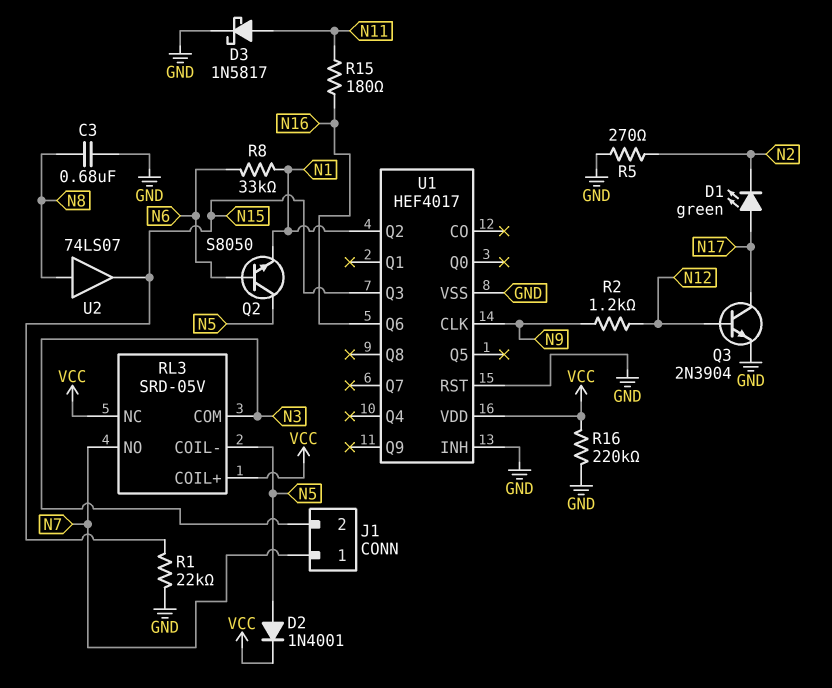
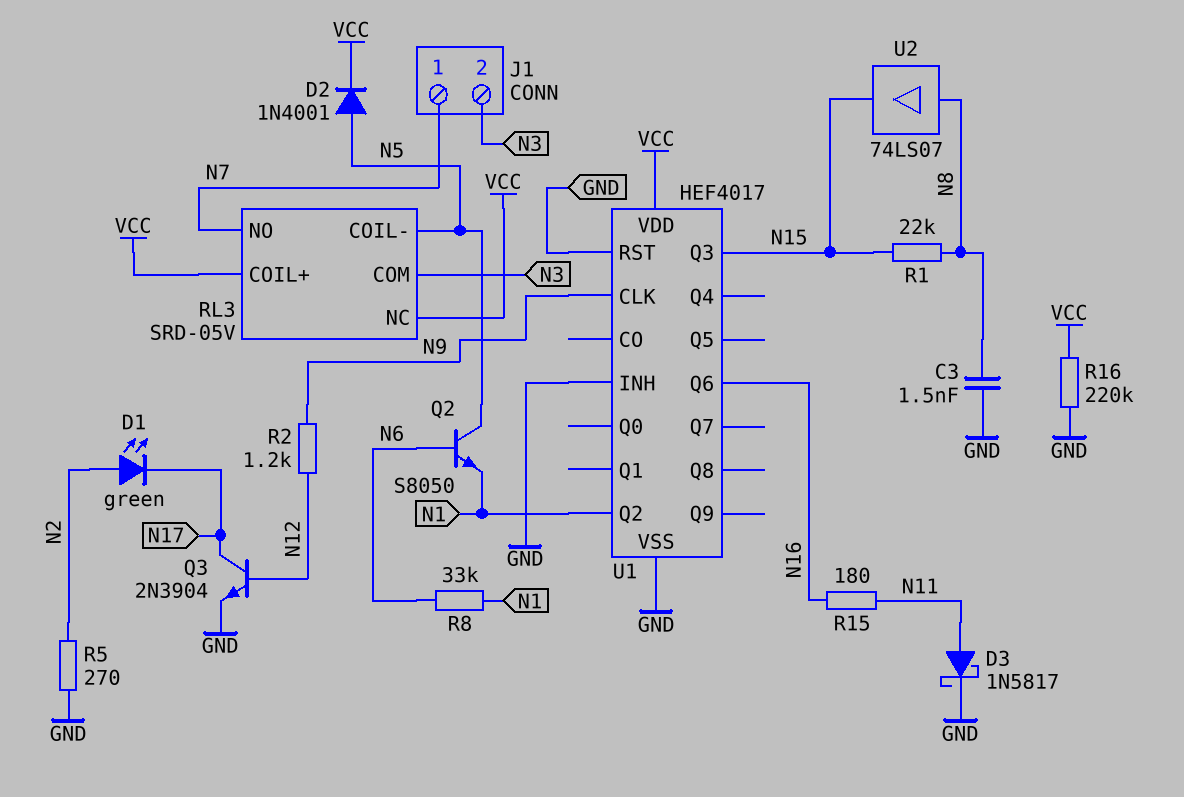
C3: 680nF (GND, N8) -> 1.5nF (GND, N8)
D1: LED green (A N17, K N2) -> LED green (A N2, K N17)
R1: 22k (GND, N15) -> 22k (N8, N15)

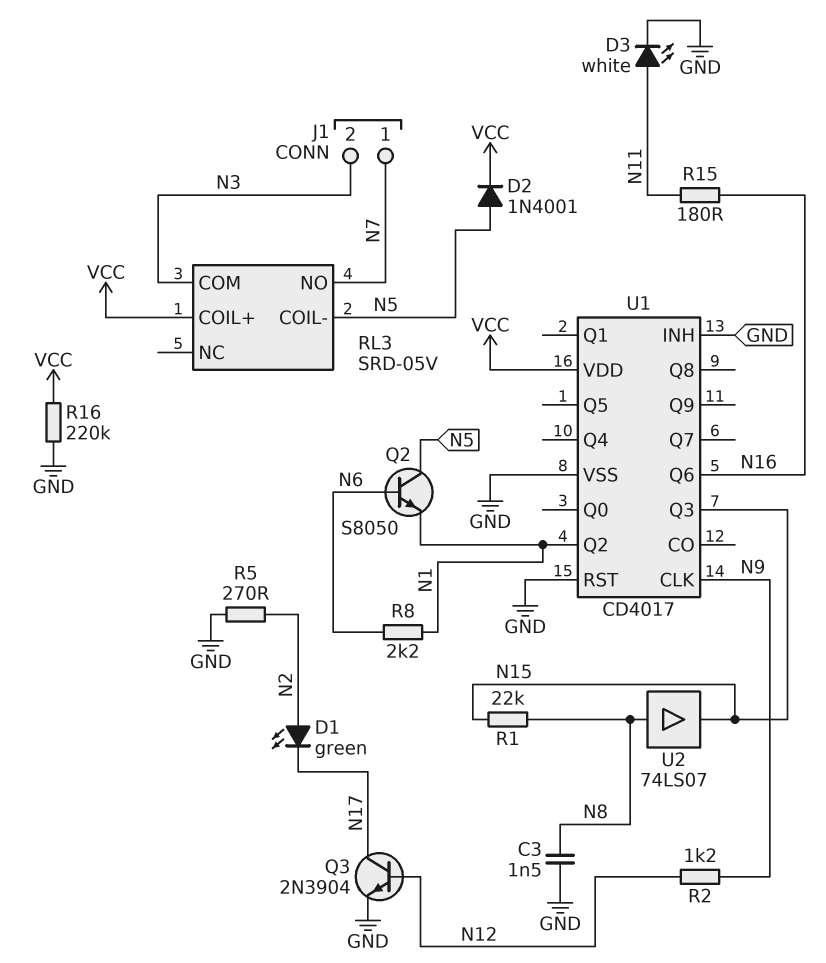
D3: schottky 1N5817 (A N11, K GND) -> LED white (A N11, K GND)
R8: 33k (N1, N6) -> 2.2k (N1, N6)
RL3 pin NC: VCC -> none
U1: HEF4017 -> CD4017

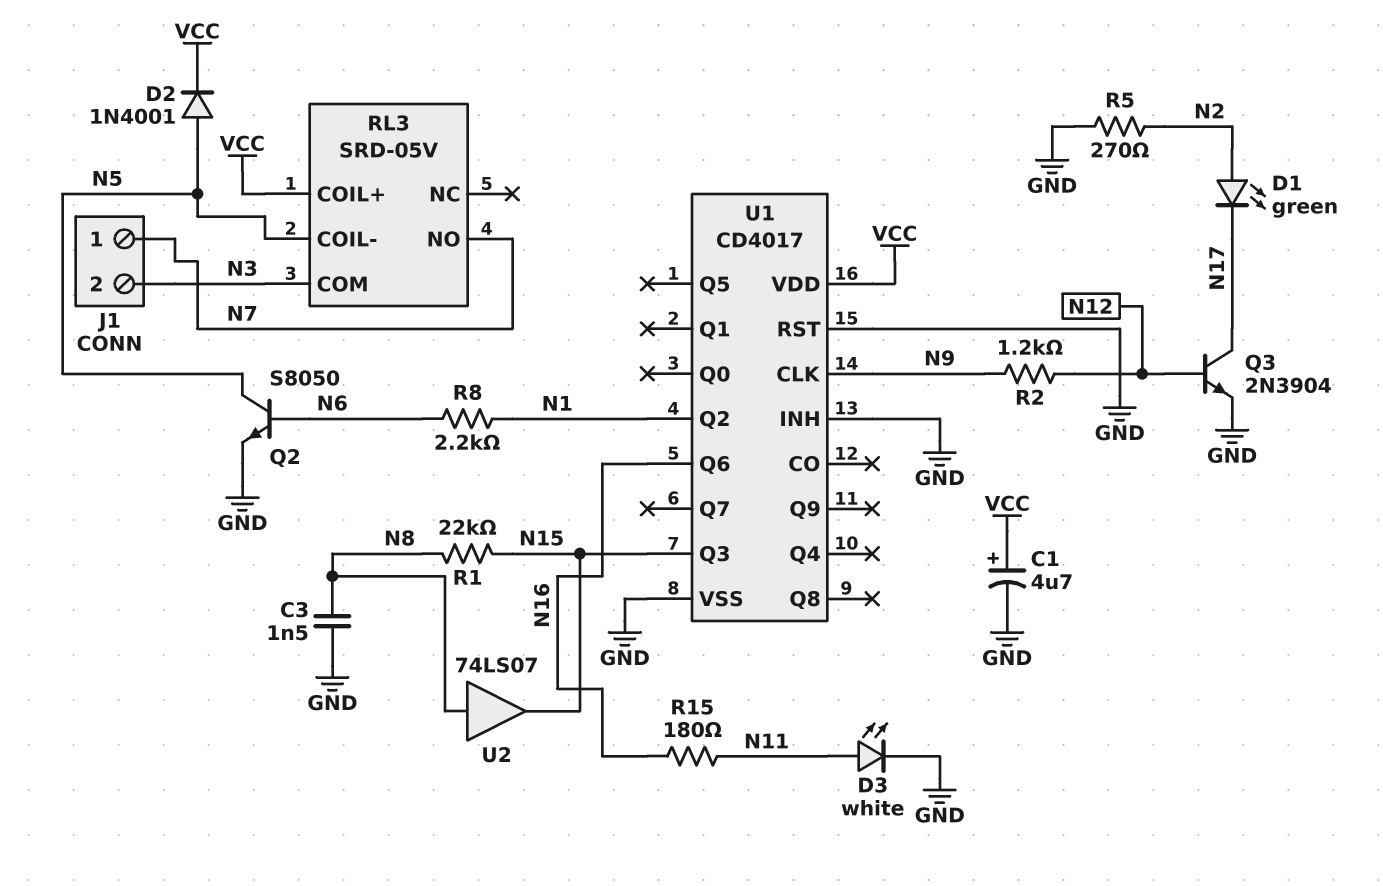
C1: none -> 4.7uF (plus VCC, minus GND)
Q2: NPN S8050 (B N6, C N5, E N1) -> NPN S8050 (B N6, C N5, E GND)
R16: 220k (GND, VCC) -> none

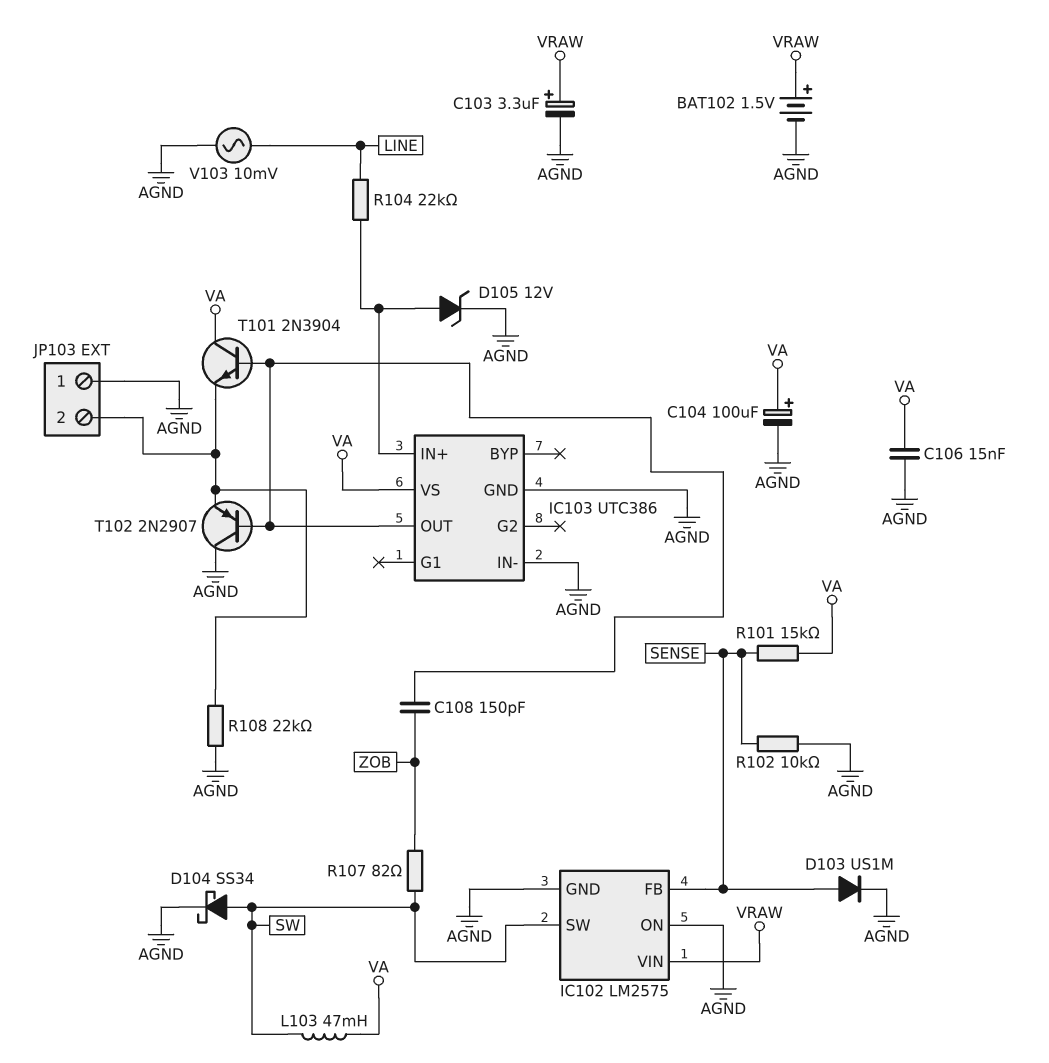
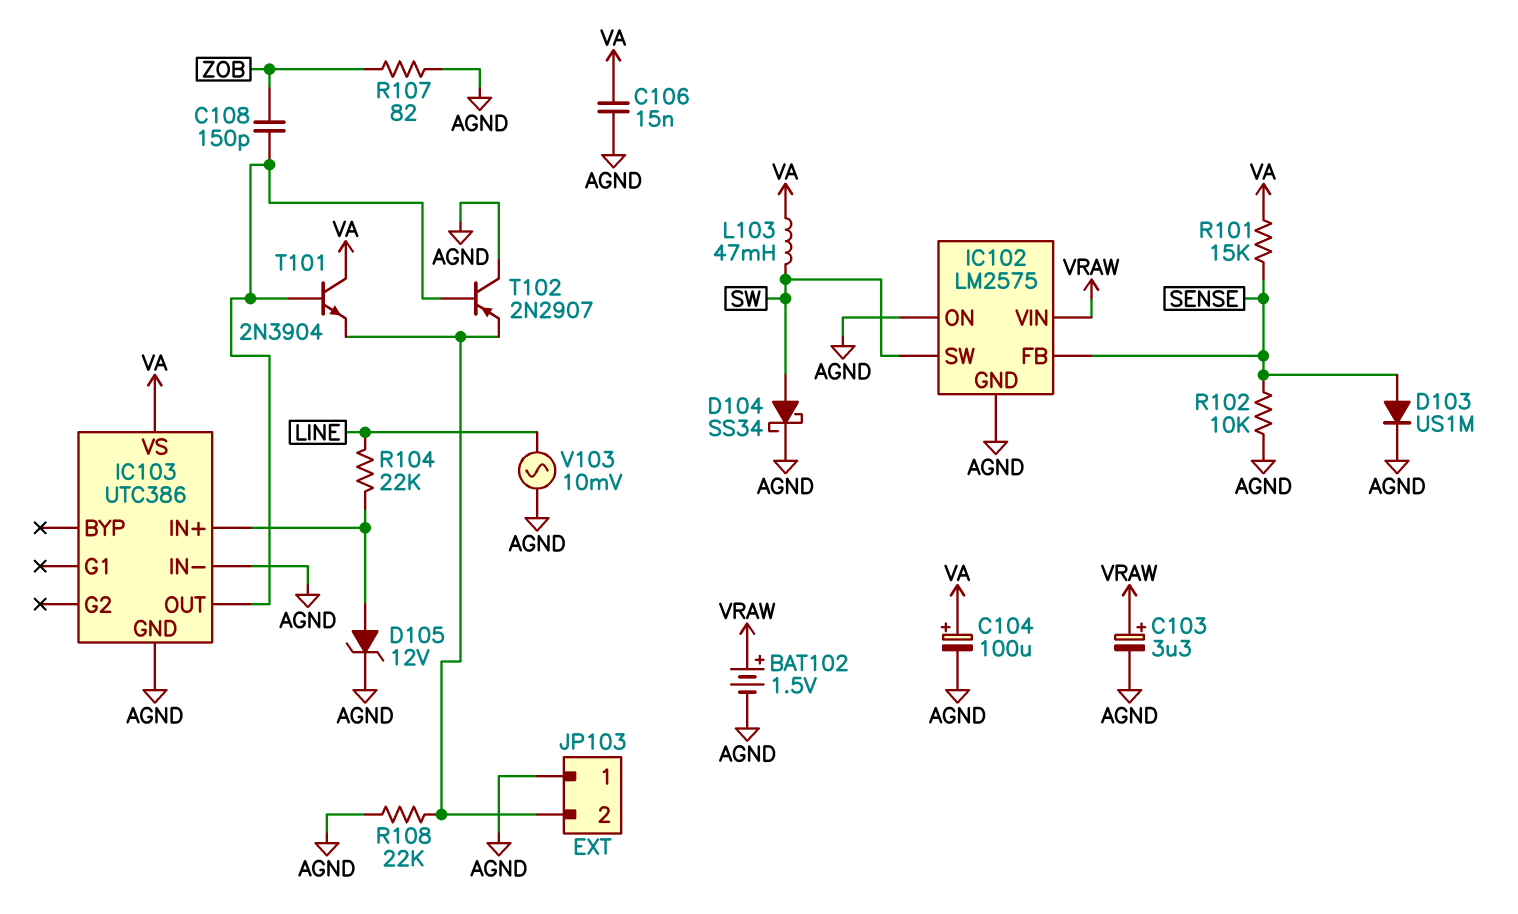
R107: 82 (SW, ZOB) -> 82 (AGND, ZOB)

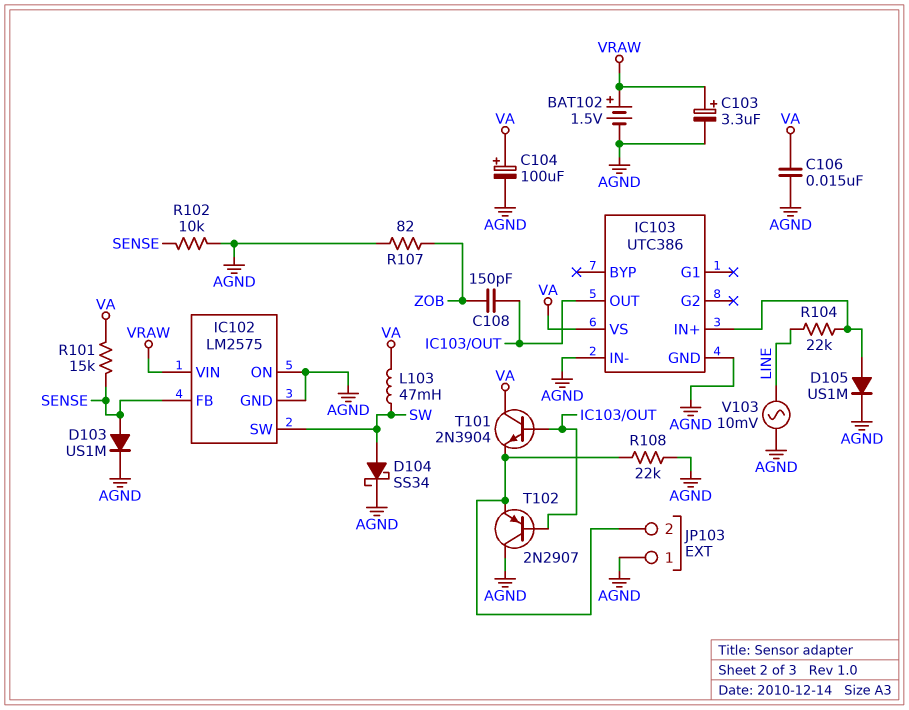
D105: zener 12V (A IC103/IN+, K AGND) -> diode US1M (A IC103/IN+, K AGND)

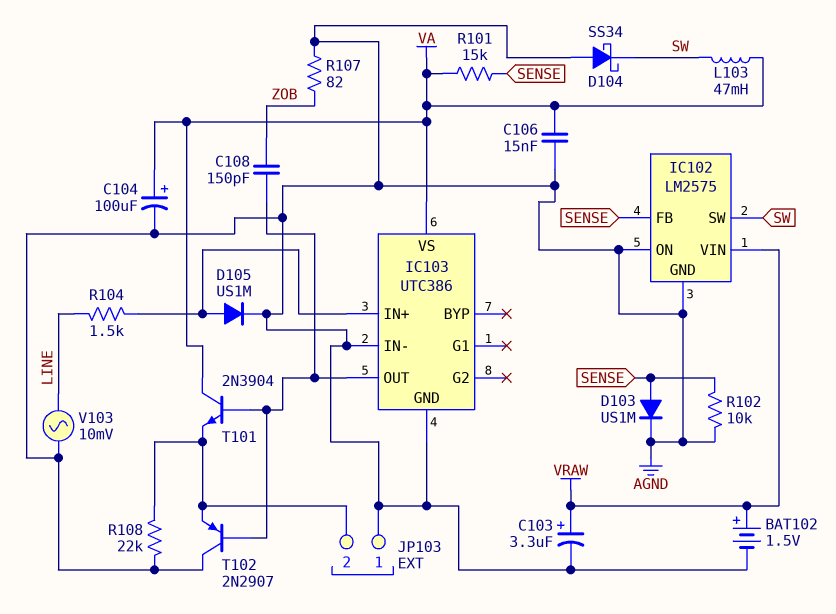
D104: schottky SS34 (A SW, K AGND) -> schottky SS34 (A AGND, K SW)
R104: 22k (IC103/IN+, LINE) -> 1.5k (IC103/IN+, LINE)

○ ○ ○ ○ ○

Exercise goal: With pictures left out, extract the lines from the one containing "D3: schottky 1N5817" to the end of the material above, both included, exactly as written.

Task answer:
D3: schottky 1N5817 (A N11, K GND) -> LED white (A N11, K GND)
R8: 33k (N1, N6) -> 2.2k (N1, N6)
RL3 pin NC: VCC -> none
U1: HEF4017 -> CD4017

C1: none -> 4.7uF (plus VCC, minus GND)
Q2: NPN S8050 (B N6, C N5, E N1) -> NPN S8050 (B N6, C N5, E GND)
R16: 220k (GND, VCC) -> none

R107: 82 (SW, ZOB) -> 82 (AGND, ZOB)

D105: zener 12V (A IC103/IN+, K AGND) -> diode US1M (A IC103/IN+, K AGND)

D104: schottky SS34 (A SW, K AGND) -> schottky SS34 (A AGND, K SW)
R104: 22k (IC103/IN+, LINE) -> 1.5k (IC103/IN+, LINE)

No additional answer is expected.